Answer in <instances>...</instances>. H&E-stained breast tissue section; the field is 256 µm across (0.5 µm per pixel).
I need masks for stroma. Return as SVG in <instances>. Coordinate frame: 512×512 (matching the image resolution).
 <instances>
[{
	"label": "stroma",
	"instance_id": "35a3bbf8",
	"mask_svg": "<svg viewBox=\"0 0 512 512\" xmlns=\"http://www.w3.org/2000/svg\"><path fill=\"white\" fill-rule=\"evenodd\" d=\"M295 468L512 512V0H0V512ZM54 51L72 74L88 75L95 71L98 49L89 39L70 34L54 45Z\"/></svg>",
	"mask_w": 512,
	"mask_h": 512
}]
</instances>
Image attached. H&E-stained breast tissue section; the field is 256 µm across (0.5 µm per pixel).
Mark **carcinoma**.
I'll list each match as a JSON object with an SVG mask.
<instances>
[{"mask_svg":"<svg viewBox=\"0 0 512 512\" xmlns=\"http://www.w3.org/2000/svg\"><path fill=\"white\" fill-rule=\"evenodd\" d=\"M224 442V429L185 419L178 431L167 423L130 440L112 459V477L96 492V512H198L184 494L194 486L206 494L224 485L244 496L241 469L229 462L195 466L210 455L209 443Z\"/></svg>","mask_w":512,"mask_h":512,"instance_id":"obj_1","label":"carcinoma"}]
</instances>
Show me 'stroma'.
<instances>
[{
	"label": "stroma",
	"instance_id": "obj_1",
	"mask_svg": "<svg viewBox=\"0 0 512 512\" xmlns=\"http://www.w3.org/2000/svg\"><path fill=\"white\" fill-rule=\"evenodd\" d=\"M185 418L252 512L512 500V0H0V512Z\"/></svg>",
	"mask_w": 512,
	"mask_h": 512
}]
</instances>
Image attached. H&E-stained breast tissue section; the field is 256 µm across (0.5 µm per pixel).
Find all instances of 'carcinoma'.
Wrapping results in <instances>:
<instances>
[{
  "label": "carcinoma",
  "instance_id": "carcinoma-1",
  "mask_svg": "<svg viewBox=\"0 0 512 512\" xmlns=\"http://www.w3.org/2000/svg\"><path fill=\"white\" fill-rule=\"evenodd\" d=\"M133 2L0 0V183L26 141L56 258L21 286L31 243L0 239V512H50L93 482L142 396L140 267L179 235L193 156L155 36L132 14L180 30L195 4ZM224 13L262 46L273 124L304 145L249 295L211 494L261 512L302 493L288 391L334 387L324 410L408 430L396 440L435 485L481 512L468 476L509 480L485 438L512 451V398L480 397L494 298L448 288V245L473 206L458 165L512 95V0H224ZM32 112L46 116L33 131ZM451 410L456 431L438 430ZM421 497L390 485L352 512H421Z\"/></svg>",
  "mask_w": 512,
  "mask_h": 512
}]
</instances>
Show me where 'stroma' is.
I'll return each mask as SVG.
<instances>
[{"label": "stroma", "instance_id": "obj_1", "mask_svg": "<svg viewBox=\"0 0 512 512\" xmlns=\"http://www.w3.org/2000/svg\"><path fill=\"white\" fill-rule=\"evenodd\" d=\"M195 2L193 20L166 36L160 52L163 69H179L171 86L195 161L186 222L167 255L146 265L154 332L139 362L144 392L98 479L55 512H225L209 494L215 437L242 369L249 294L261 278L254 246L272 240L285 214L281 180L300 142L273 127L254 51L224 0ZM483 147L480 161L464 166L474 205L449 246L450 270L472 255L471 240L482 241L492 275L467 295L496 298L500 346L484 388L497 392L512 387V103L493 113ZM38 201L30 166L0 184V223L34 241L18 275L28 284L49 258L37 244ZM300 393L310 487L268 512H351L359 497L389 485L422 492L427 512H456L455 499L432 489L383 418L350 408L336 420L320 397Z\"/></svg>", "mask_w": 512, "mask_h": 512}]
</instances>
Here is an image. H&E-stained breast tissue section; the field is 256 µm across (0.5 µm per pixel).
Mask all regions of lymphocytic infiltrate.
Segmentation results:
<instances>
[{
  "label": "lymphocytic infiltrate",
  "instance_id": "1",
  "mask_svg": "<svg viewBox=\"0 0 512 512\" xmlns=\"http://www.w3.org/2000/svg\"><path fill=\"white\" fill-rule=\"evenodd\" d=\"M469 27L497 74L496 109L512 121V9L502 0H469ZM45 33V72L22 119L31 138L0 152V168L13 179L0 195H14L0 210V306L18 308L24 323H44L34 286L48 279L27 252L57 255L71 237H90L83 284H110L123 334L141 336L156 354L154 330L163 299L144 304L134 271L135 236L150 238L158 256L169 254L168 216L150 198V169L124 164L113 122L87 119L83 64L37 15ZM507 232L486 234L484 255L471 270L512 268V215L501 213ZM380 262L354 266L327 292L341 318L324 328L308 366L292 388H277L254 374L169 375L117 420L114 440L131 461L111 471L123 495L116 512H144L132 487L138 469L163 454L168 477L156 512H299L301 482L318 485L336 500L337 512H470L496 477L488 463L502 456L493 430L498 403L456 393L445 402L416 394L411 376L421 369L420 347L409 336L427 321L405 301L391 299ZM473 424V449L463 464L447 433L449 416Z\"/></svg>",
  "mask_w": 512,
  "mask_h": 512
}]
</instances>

+ + + + +

WHAT IS ASKED: Set down the entries above again, word for word.

RESPONSE TO THE TASK:
Answer in <instances>...</instances>. H&E-stained breast tissue section; the field is 256 µm across (0.5 µm per pixel).
I need masks for stroma. Return as SVG in <instances>. Coordinate frame: 512×512 (matching the image resolution).
 <instances>
[{
	"label": "stroma",
	"instance_id": "35a3bbf8",
	"mask_svg": "<svg viewBox=\"0 0 512 512\" xmlns=\"http://www.w3.org/2000/svg\"><path fill=\"white\" fill-rule=\"evenodd\" d=\"M295 468L512 512V0H0V512ZM54 51L72 74L88 75L95 71L98 49L89 39L70 34L54 45Z\"/></svg>",
	"mask_w": 512,
	"mask_h": 512
}]
</instances>
Image attached. H&E-stained breast tissue section; the field is 256 µm across (0.5 µm per pixel).
Mark **carcinoma**.
I'll list each match as a JSON object with an SVG mask.
<instances>
[{"mask_svg":"<svg viewBox=\"0 0 512 512\" xmlns=\"http://www.w3.org/2000/svg\"><path fill=\"white\" fill-rule=\"evenodd\" d=\"M224 442V429L185 419L178 431L167 423L130 440L112 459V477L96 492V512H198L184 494L194 486L206 494L224 485L244 496L241 469L229 462L195 466L210 455L209 443Z\"/></svg>","mask_w":512,"mask_h":512,"instance_id":"obj_1","label":"carcinoma"}]
</instances>
Show me 'stroma'.
<instances>
[{
	"label": "stroma",
	"instance_id": "obj_1",
	"mask_svg": "<svg viewBox=\"0 0 512 512\" xmlns=\"http://www.w3.org/2000/svg\"><path fill=\"white\" fill-rule=\"evenodd\" d=\"M185 418L252 512L512 500V0H0V512Z\"/></svg>",
	"mask_w": 512,
	"mask_h": 512
}]
</instances>
Image attached. H&E-stained breast tissue section; the field is 256 µm across (0.5 µm per pixel).
Find all instances of 'carcinoma'.
Wrapping results in <instances>:
<instances>
[{
  "label": "carcinoma",
  "instance_id": "carcinoma-1",
  "mask_svg": "<svg viewBox=\"0 0 512 512\" xmlns=\"http://www.w3.org/2000/svg\"><path fill=\"white\" fill-rule=\"evenodd\" d=\"M133 2L0 0V183L26 141L56 258L21 286L31 243L0 239V512H50L93 482L142 396L140 267L179 235L193 156L155 36L132 14L180 30L195 4ZM224 13L262 46L273 124L304 145L249 295L211 494L261 512L302 493L288 391L334 387L324 410L408 430L396 440L435 485L481 512L468 476L509 480L485 438L512 451V398L480 397L494 298L448 288V245L473 206L458 165L512 95V0H224ZM32 112L46 116L33 131ZM451 410L456 431L438 430ZM421 497L390 485L352 512H421Z\"/></svg>",
  "mask_w": 512,
  "mask_h": 512
}]
</instances>
Show me where 'stroma' is.
I'll return each mask as SVG.
<instances>
[{"label": "stroma", "instance_id": "obj_1", "mask_svg": "<svg viewBox=\"0 0 512 512\" xmlns=\"http://www.w3.org/2000/svg\"><path fill=\"white\" fill-rule=\"evenodd\" d=\"M195 2L193 20L166 36L160 52L163 69H179L171 86L195 161L186 222L167 255L146 265L154 332L139 362L144 392L98 479L55 512H225L209 494L215 437L242 369L249 294L261 278L254 246L272 240L285 214L281 180L300 142L273 127L254 51L224 0ZM483 147L480 161L464 166L474 205L449 246L450 270L472 255L471 240L482 241L492 275L467 295L496 298L500 346L484 388L497 392L512 387V103L493 113ZM38 201L30 166L0 184V223L34 241L18 275L28 284L49 258L37 244ZM300 393L310 487L268 512H351L359 497L389 485L422 492L427 512H456L455 499L432 489L383 418L350 408L336 420L320 397Z\"/></svg>", "mask_w": 512, "mask_h": 512}]
</instances>
Here is an image. H&E-stained breast tissue section; the field is 256 µm across (0.5 µm per pixel).
Mask all regions of lymphocytic infiltrate.
Segmentation results:
<instances>
[{
  "label": "lymphocytic infiltrate",
  "instance_id": "1",
  "mask_svg": "<svg viewBox=\"0 0 512 512\" xmlns=\"http://www.w3.org/2000/svg\"><path fill=\"white\" fill-rule=\"evenodd\" d=\"M469 27L497 74L496 109L512 121V9L502 0H469ZM45 33V72L22 119L31 138L0 152V168L13 179L0 195H14L0 210V306L18 308L24 323H44L34 286L48 279L27 252L57 255L71 237H90L83 284H110L123 334L141 336L156 354L154 330L163 299L144 304L134 271L135 236L150 238L158 256L169 254L168 216L150 198V169L124 164L113 122L87 119L83 64L37 15ZM507 232L486 234L484 255L471 270L512 268V215L501 213ZM380 262L354 266L327 292L341 318L324 328L308 366L292 388H277L254 374L169 375L117 420L114 440L131 461L111 471L123 495L116 512H144L132 487L138 469L163 454L168 477L156 512H299L301 482L318 485L336 500L337 512H470L496 477L488 463L502 456L493 430L498 403L456 393L445 402L416 394L411 376L421 369L420 347L409 336L427 321L405 301L391 299ZM473 424V449L463 464L447 433L449 416Z\"/></svg>",
  "mask_w": 512,
  "mask_h": 512
}]
</instances>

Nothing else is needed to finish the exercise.